* **INFORMATION PROVIDED**:
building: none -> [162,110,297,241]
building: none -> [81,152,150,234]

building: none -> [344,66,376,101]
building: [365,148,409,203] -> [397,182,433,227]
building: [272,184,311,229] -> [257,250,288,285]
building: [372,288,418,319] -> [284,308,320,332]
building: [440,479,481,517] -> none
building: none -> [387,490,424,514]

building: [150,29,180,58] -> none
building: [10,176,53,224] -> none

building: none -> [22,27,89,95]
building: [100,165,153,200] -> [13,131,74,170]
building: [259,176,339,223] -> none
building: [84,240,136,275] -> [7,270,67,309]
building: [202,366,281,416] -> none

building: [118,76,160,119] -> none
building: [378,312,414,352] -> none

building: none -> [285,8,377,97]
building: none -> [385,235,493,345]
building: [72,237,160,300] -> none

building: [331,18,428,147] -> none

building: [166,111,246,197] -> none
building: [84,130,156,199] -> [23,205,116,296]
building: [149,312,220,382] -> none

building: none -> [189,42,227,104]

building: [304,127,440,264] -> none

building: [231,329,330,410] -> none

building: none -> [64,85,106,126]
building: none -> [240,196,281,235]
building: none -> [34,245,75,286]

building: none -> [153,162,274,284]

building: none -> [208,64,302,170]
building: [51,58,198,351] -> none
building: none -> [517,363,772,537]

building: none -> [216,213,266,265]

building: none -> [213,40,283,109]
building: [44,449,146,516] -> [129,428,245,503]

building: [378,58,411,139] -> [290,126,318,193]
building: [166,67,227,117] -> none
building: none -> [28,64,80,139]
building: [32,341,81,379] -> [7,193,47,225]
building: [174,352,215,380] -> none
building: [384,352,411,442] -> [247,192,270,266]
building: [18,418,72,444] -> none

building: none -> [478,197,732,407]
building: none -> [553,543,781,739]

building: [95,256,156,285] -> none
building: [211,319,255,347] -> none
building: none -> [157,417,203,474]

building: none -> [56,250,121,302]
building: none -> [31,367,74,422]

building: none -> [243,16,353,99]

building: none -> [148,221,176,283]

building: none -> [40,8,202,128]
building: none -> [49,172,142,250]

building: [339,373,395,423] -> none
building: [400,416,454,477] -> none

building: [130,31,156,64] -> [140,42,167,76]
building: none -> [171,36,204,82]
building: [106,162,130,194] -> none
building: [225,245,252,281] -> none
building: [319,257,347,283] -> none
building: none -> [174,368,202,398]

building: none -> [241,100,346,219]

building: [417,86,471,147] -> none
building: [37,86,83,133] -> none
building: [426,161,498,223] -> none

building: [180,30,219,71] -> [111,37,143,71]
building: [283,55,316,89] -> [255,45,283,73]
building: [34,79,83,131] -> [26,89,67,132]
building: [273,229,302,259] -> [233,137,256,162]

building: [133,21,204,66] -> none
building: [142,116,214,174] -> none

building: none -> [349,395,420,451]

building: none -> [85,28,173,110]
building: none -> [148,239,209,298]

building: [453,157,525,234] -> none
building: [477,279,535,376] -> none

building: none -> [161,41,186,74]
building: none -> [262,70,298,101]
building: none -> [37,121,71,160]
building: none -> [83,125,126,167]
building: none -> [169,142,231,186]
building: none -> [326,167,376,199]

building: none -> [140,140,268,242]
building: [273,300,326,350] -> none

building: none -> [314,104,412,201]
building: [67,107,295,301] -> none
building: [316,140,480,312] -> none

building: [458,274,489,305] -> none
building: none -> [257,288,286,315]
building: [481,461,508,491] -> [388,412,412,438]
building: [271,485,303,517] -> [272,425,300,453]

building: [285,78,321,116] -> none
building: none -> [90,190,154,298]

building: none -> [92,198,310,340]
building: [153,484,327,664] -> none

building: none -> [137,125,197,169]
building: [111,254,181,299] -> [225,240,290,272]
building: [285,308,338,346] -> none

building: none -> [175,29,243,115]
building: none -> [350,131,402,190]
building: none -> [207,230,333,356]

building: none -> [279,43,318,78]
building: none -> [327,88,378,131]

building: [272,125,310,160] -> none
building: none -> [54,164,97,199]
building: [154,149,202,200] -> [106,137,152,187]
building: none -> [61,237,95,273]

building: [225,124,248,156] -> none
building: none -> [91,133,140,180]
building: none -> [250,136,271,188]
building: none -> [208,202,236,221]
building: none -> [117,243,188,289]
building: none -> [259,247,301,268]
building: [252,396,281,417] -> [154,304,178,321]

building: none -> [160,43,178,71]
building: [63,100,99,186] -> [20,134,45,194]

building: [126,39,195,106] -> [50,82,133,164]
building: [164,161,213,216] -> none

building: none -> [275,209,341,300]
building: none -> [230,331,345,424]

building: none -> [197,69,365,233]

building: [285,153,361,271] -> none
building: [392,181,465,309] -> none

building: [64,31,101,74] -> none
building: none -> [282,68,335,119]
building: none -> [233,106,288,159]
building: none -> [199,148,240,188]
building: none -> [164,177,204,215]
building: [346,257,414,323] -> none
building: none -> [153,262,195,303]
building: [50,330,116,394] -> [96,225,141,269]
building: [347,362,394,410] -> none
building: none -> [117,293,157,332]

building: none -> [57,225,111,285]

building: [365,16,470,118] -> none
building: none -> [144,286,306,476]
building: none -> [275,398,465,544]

* **PROBLEM STATEMENT**: Please give every entry again, precisely as it appears.

* **SOLUTION FOR THIS PROBLEM**:
building: none -> [162,110,297,241]
building: none -> [81,152,150,234]

building: none -> [344,66,376,101]
building: [365,148,409,203] -> [397,182,433,227]
building: [272,184,311,229] -> [257,250,288,285]
building: [372,288,418,319] -> [284,308,320,332]
building: [440,479,481,517] -> none
building: none -> [387,490,424,514]

building: [150,29,180,58] -> none
building: [10,176,53,224] -> none

building: none -> [22,27,89,95]
building: [100,165,153,200] -> [13,131,74,170]
building: [259,176,339,223] -> none
building: [84,240,136,275] -> [7,270,67,309]
building: [202,366,281,416] -> none

building: [118,76,160,119] -> none
building: [378,312,414,352] -> none

building: none -> [285,8,377,97]
building: none -> [385,235,493,345]
building: [72,237,160,300] -> none

building: [331,18,428,147] -> none

building: [166,111,246,197] -> none
building: [84,130,156,199] -> [23,205,116,296]
building: [149,312,220,382] -> none

building: none -> [189,42,227,104]

building: [304,127,440,264] -> none

building: [231,329,330,410] -> none

building: none -> [64,85,106,126]
building: none -> [240,196,281,235]
building: none -> [34,245,75,286]

building: none -> [153,162,274,284]

building: none -> [208,64,302,170]
building: [51,58,198,351] -> none
building: none -> [517,363,772,537]

building: none -> [216,213,266,265]

building: none -> [213,40,283,109]
building: [44,449,146,516] -> [129,428,245,503]

building: [378,58,411,139] -> [290,126,318,193]
building: [166,67,227,117] -> none
building: none -> [28,64,80,139]
building: [32,341,81,379] -> [7,193,47,225]
building: [174,352,215,380] -> none
building: [384,352,411,442] -> [247,192,270,266]
building: [18,418,72,444] -> none

building: none -> [478,197,732,407]
building: none -> [553,543,781,739]

building: [95,256,156,285] -> none
building: [211,319,255,347] -> none
building: none -> [157,417,203,474]

building: none -> [56,250,121,302]
building: none -> [31,367,74,422]

building: none -> [243,16,353,99]

building: none -> [148,221,176,283]

building: none -> [40,8,202,128]
building: none -> [49,172,142,250]

building: [339,373,395,423] -> none
building: [400,416,454,477] -> none

building: [130,31,156,64] -> [140,42,167,76]
building: none -> [171,36,204,82]
building: [106,162,130,194] -> none
building: [225,245,252,281] -> none
building: [319,257,347,283] -> none
building: none -> [174,368,202,398]

building: none -> [241,100,346,219]

building: [417,86,471,147] -> none
building: [37,86,83,133] -> none
building: [426,161,498,223] -> none

building: [180,30,219,71] -> [111,37,143,71]
building: [283,55,316,89] -> [255,45,283,73]
building: [34,79,83,131] -> [26,89,67,132]
building: [273,229,302,259] -> [233,137,256,162]

building: [133,21,204,66] -> none
building: [142,116,214,174] -> none

building: none -> [349,395,420,451]

building: none -> [85,28,173,110]
building: none -> [148,239,209,298]

building: [453,157,525,234] -> none
building: [477,279,535,376] -> none

building: none -> [161,41,186,74]
building: none -> [262,70,298,101]
building: none -> [37,121,71,160]
building: none -> [83,125,126,167]
building: none -> [169,142,231,186]
building: none -> [326,167,376,199]

building: none -> [140,140,268,242]
building: [273,300,326,350] -> none

building: none -> [314,104,412,201]
building: [67,107,295,301] -> none
building: [316,140,480,312] -> none

building: [458,274,489,305] -> none
building: none -> [257,288,286,315]
building: [481,461,508,491] -> [388,412,412,438]
building: [271,485,303,517] -> [272,425,300,453]

building: [285,78,321,116] -> none
building: none -> [90,190,154,298]

building: none -> [92,198,310,340]
building: [153,484,327,664] -> none

building: none -> [137,125,197,169]
building: [111,254,181,299] -> [225,240,290,272]
building: [285,308,338,346] -> none

building: none -> [175,29,243,115]
building: none -> [350,131,402,190]
building: none -> [207,230,333,356]

building: none -> [279,43,318,78]
building: none -> [327,88,378,131]

building: [272,125,310,160] -> none
building: none -> [54,164,97,199]
building: [154,149,202,200] -> [106,137,152,187]
building: none -> [61,237,95,273]

building: [225,124,248,156] -> none
building: none -> [91,133,140,180]
building: none -> [250,136,271,188]
building: none -> [208,202,236,221]
building: none -> [117,243,188,289]
building: none -> [259,247,301,268]
building: [252,396,281,417] -> [154,304,178,321]

building: none -> [160,43,178,71]
building: [63,100,99,186] -> [20,134,45,194]

building: [126,39,195,106] -> [50,82,133,164]
building: [164,161,213,216] -> none

building: none -> [275,209,341,300]
building: none -> [230,331,345,424]

building: none -> [197,69,365,233]

building: [285,153,361,271] -> none
building: [392,181,465,309] -> none

building: [64,31,101,74] -> none
building: none -> [282,68,335,119]
building: none -> [233,106,288,159]
building: none -> [199,148,240,188]
building: none -> [164,177,204,215]
building: [346,257,414,323] -> none
building: none -> [153,262,195,303]
building: [50,330,116,394] -> [96,225,141,269]
building: [347,362,394,410] -> none
building: none -> [117,293,157,332]

building: none -> [57,225,111,285]

building: [365,16,470,118] -> none
building: none -> [144,286,306,476]
building: none -> [275,398,465,544]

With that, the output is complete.